Exactly the lines from the one with "tan brick J8 level 3 -> tan tile J8 level 3" to the end of the entries should appear in your answer, retyped word for word.

──────── Supplied records

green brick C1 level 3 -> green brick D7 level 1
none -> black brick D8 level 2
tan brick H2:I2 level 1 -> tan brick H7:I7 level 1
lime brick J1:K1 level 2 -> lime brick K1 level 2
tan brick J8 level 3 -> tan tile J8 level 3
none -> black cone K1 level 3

────────────────

*Response*:
tan brick J8 level 3 -> tan tile J8 level 3
none -> black cone K1 level 3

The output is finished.